* [What is expected]:
Copy word for word, please, the lines of the entries below running from the one containing "before: blue vase" to the one containing "after: white teddy bear", both ends included.

* [Before-and-after object lists]:
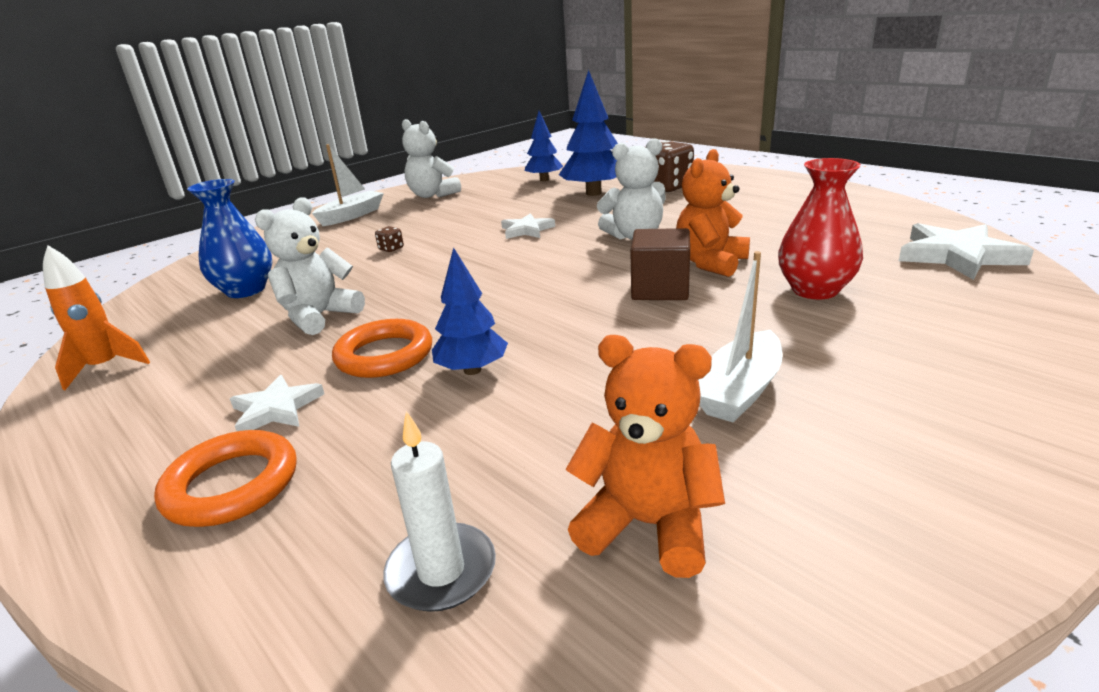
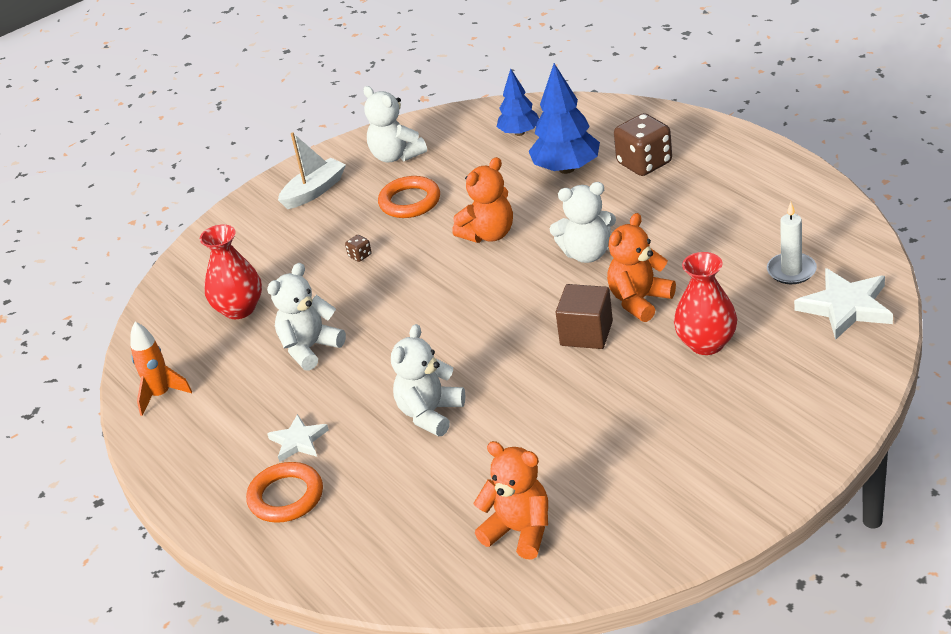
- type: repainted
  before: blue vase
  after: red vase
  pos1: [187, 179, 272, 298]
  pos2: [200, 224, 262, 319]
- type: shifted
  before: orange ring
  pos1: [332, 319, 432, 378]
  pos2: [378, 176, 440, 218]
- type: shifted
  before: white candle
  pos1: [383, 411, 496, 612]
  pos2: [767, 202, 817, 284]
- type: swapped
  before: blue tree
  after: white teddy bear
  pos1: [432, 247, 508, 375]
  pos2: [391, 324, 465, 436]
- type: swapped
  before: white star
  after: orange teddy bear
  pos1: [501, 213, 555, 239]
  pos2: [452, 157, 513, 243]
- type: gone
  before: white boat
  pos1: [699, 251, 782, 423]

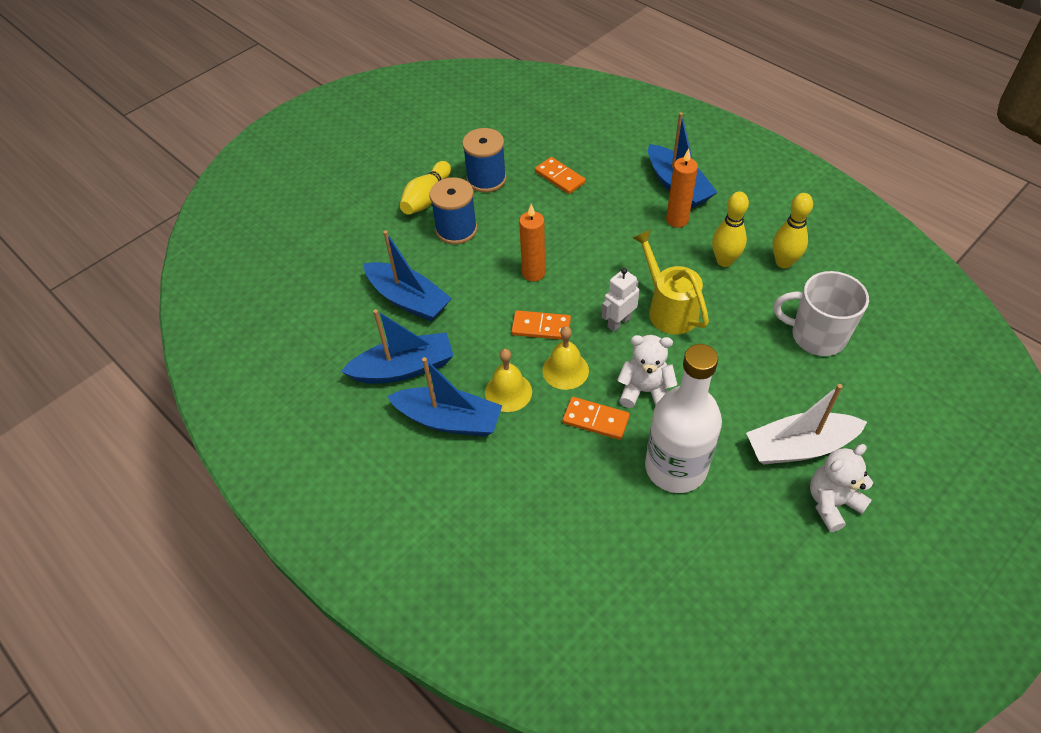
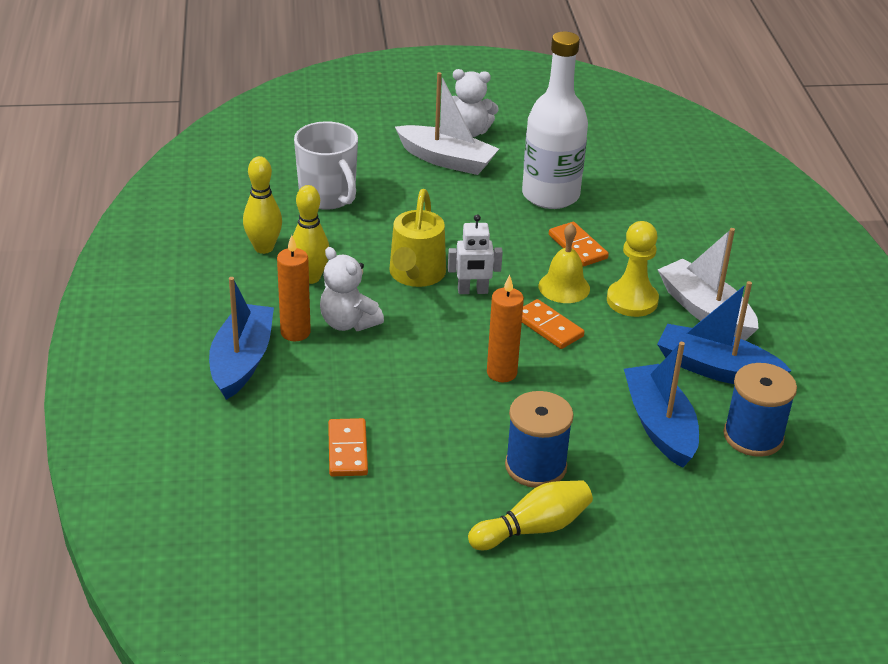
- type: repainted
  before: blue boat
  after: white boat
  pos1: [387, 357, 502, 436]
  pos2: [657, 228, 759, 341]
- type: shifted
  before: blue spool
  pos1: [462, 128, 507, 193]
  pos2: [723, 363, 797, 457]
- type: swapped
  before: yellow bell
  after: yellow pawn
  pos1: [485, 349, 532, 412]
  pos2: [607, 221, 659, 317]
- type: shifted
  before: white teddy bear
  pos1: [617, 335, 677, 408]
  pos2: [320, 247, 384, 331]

* [Task response]:
  before: blue vase
  after: red vase
  pos1: [187, 179, 272, 298]
  pos2: [200, 224, 262, 319]
- type: shifted
  before: orange ring
  pos1: [332, 319, 432, 378]
  pos2: [378, 176, 440, 218]
- type: shifted
  before: white candle
  pos1: [383, 411, 496, 612]
  pos2: [767, 202, 817, 284]
- type: swapped
  before: blue tree
  after: white teddy bear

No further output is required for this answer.